# EXERCISE REQUIREMENTS
When you reach the entries below, transcribe each one exactly as it stands.
··· GIVEN RECORDS
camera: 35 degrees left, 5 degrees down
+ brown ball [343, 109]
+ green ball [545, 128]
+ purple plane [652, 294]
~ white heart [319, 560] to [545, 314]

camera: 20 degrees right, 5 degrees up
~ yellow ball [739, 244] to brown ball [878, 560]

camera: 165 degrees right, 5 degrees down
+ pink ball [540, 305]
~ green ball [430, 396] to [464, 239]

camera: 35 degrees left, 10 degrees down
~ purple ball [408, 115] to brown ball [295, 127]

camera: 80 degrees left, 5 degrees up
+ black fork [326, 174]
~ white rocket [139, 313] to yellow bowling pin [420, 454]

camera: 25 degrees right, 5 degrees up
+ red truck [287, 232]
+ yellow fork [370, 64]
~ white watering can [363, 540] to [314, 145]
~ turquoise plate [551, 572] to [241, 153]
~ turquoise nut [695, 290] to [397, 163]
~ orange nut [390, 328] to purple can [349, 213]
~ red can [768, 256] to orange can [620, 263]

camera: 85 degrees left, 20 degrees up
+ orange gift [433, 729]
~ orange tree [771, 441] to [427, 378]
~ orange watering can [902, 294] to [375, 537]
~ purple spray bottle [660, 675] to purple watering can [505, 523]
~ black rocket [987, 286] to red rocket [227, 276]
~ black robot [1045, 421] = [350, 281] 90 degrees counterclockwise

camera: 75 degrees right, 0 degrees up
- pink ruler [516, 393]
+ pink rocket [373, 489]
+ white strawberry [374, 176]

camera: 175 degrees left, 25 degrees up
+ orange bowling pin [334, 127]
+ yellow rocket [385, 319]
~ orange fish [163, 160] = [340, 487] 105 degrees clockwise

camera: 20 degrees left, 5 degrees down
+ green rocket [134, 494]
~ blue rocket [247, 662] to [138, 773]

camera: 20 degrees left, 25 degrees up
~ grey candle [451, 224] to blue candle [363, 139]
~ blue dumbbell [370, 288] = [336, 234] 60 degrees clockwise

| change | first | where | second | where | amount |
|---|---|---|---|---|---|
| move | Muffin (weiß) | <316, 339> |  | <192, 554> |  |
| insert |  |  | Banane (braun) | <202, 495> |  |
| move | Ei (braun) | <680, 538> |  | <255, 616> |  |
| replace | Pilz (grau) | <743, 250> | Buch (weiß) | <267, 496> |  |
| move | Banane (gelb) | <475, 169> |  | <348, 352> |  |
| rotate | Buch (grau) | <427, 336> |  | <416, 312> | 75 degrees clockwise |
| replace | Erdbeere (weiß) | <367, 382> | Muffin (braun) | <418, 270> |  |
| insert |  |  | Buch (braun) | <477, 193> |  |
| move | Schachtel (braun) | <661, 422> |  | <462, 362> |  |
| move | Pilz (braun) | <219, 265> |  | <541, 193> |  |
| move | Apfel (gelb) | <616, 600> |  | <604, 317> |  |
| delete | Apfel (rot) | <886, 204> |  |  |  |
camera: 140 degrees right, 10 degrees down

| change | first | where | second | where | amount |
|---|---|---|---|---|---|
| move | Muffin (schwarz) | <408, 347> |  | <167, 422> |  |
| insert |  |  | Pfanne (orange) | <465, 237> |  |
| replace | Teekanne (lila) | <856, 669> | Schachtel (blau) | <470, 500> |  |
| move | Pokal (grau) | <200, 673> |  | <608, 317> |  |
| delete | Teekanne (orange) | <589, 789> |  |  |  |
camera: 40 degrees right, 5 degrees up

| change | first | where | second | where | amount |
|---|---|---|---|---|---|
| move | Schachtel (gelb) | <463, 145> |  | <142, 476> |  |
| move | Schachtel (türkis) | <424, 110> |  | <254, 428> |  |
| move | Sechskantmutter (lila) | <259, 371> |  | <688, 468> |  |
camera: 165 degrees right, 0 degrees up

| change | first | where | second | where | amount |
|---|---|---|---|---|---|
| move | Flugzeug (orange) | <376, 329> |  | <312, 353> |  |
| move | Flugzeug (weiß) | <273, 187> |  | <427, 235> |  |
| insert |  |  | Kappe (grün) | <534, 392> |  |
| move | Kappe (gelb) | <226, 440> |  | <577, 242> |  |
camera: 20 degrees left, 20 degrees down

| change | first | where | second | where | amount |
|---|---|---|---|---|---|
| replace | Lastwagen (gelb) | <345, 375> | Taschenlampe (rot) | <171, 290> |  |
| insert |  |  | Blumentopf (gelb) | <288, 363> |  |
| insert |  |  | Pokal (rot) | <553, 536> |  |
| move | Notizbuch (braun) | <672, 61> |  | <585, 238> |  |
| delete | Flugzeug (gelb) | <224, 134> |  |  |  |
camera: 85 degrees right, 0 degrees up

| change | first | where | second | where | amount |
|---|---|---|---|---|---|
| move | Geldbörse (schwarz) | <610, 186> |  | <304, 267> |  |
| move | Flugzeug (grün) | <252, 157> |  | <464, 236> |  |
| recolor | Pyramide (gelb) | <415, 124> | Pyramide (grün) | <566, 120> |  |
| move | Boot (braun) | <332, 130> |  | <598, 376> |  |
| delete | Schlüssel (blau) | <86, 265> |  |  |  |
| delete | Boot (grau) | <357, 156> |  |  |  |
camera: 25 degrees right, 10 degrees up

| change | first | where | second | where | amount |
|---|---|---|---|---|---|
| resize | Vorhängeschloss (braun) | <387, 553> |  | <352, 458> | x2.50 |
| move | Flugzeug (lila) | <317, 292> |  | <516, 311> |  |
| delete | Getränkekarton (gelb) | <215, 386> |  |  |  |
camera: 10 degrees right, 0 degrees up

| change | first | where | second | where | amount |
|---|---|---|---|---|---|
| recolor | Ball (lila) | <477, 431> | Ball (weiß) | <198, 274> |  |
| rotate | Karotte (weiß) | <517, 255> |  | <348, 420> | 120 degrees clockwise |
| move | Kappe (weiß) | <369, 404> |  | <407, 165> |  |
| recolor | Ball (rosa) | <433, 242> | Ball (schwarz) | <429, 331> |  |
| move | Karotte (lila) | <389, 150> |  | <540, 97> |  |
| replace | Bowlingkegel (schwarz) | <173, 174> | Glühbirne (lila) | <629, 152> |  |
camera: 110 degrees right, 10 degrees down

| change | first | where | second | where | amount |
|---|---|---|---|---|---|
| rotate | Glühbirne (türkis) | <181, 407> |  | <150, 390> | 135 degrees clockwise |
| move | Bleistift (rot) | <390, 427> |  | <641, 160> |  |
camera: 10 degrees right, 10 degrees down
······
# RESPONSE BELOW
camera: 35 degrees left, 5 degrees down
+ brown ball [343, 109]
+ green ball [545, 128]
+ purple plane [652, 294]
~ white heart [319, 560] to [545, 314]

camera: 20 degrees right, 5 degrees up
~ yellow ball [739, 244] to brown ball [878, 560]

camera: 165 degrees right, 5 degrees down
+ pink ball [540, 305]
~ green ball [430, 396] to [464, 239]

camera: 35 degrees left, 10 degrees down
~ purple ball [408, 115] to brown ball [295, 127]

camera: 80 degrees left, 5 degrees up
+ black fork [326, 174]
~ white rocket [139, 313] to yellow bowling pin [420, 454]

camera: 25 degrees right, 5 degrees up
+ red truck [287, 232]
+ yellow fork [370, 64]
~ white watering can [363, 540] to [314, 145]
~ turquoise plate [551, 572] to [241, 153]
~ turquoise nut [695, 290] to [397, 163]
~ orange nut [390, 328] to purple can [349, 213]
~ red can [768, 256] to orange can [620, 263]

camera: 85 degrees left, 20 degrees up
+ orange gift [433, 729]
~ orange tree [771, 441] to [427, 378]
~ orange watering can [902, 294] to [375, 537]
~ purple spray bottle [660, 675] to purple watering can [505, 523]
~ black rocket [987, 286] to red rocket [227, 276]
~ black robot [1045, 421] = [350, 281] 90 degrees counterclockwise

camera: 75 degrees right, 0 degrees up
- pink ruler [516, 393]
+ pink rocket [373, 489]
+ white strawberry [374, 176]

camera: 175 degrees left, 25 degrees up
+ orange bowling pin [334, 127]
+ yellow rocket [385, 319]
~ orange fish [163, 160] = [340, 487] 105 degrees clockwise

camera: 20 degrees left, 5 degrees down
+ green rocket [134, 494]
~ blue rocket [247, 662] to [138, 773]

camera: 20 degrees left, 25 degrees up
~ grey candle [451, 224] to blue candle [363, 139]
~ blue dumbbell [370, 288] = [336, 234] 60 degrees clockwise

| change | first | where | second | where | amount |
|---|---|---|---|---|---|
| move | Muffin (weiß) | <316, 339> |  | <192, 554> |  |
| insert |  |  | Banane (braun) | <202, 495> |  |
| move | Ei (braun) | <680, 538> |  | <255, 616> |  |
| replace | Pilz (grau) | <743, 250> | Buch (weiß) | <267, 496> |  |
| move | Banane (gelb) | <475, 169> |  | <348, 352> |  |
| rotate | Buch (grau) | <427, 336> |  | <416, 312> | 75 degrees clockwise |
| replace | Erdbeere (weiß) | <367, 382> | Muffin (braun) | <418, 270> |  |
| insert |  |  | Buch (braun) | <477, 193> |  |
| move | Schachtel (braun) | <661, 422> |  | <462, 362> |  |
| move | Pilz (braun) | <219, 265> |  | <541, 193> |  |
| move | Apfel (gelb) | <616, 600> |  | <604, 317> |  |
| delete | Apfel (rot) | <886, 204> |  |  |  |
camera: 140 degrees right, 10 degrees down

| change | first | where | second | where | amount |
|---|---|---|---|---|---|
| move | Muffin (schwarz) | <408, 347> |  | <167, 422> |  |
| insert |  |  | Pfanne (orange) | <465, 237> |  |
| replace | Teekanne (lila) | <856, 669> | Schachtel (blau) | <470, 500> |  |
| move | Pokal (grau) | <200, 673> |  | <608, 317> |  |
| delete | Teekanne (orange) | <589, 789> |  |  |  |
camera: 40 degrees right, 5 degrees up

| change | first | where | second | where | amount |
|---|---|---|---|---|---|
| move | Schachtel (gelb) | <463, 145> |  | <142, 476> |  |
| move | Schachtel (türkis) | <424, 110> |  | <254, 428> |  |
| move | Sechskantmutter (lila) | <259, 371> |  | <688, 468> |  |
camera: 165 degrees right, 0 degrees up

| change | first | where | second | where | amount |
|---|---|---|---|---|---|
| move | Flugzeug (orange) | <376, 329> |  | <312, 353> |  |
| move | Flugzeug (weiß) | <273, 187> |  | <427, 235> |  |
| insert |  |  | Kappe (grün) | <534, 392> |  |
| move | Kappe (gelb) | <226, 440> |  | <577, 242> |  |
camera: 20 degrees left, 20 degrees down

| change | first | where | second | where | amount |
|---|---|---|---|---|---|
| replace | Lastwagen (gelb) | <345, 375> | Taschenlampe (rot) | <171, 290> |  |
| insert |  |  | Blumentopf (gelb) | <288, 363> |  |
| insert |  |  | Pokal (rot) | <553, 536> |  |
| move | Notizbuch (braun) | <672, 61> |  | <585, 238> |  |
| delete | Flugzeug (gelb) | <224, 134> |  |  |  |
camera: 85 degrees right, 0 degrees up

| change | first | where | second | where | amount |
|---|---|---|---|---|---|
| move | Geldbörse (schwarz) | <610, 186> |  | <304, 267> |  |
| move | Flugzeug (grün) | <252, 157> |  | <464, 236> |  |
| recolor | Pyramide (gelb) | <415, 124> | Pyramide (grün) | <566, 120> |  |
| move | Boot (braun) | <332, 130> |  | <598, 376> |  |
| delete | Schlüssel (blau) | <86, 265> |  |  |  |
| delete | Boot (grau) | <357, 156> |  |  |  |
camera: 25 degrees right, 10 degrees up

| change | first | where | second | where | amount |
|---|---|---|---|---|---|
| resize | Vorhängeschloss (braun) | <387, 553> |  | <352, 458> | x2.50 |
| move | Flugzeug (lila) | <317, 292> |  | <516, 311> |  |
| delete | Getränkekarton (gelb) | <215, 386> |  |  |  |
camera: 10 degrees right, 0 degrees up

| change | first | where | second | where | amount |
|---|---|---|---|---|---|
| recolor | Ball (lila) | <477, 431> | Ball (weiß) | <198, 274> |  |
| rotate | Karotte (weiß) | <517, 255> |  | <348, 420> | 120 degrees clockwise |
| move | Kappe (weiß) | <369, 404> |  | <407, 165> |  |
| recolor | Ball (rosa) | <433, 242> | Ball (schwarz) | <429, 331> |  |
| move | Karotte (lila) | <389, 150> |  | <540, 97> |  |
| replace | Bowlingkegel (schwarz) | <173, 174> | Glühbirne (lila) | <629, 152> |  |
camera: 110 degrees right, 10 degrees down

| change | first | where | second | where | amount |
|---|---|---|---|---|---|
| rotate | Glühbirne (türkis) | <181, 407> |  | <150, 390> | 135 degrees clockwise |
| move | Bleistift (rot) | <390, 427> |  | <641, 160> |  |
camera: 10 degrees right, 10 degrees down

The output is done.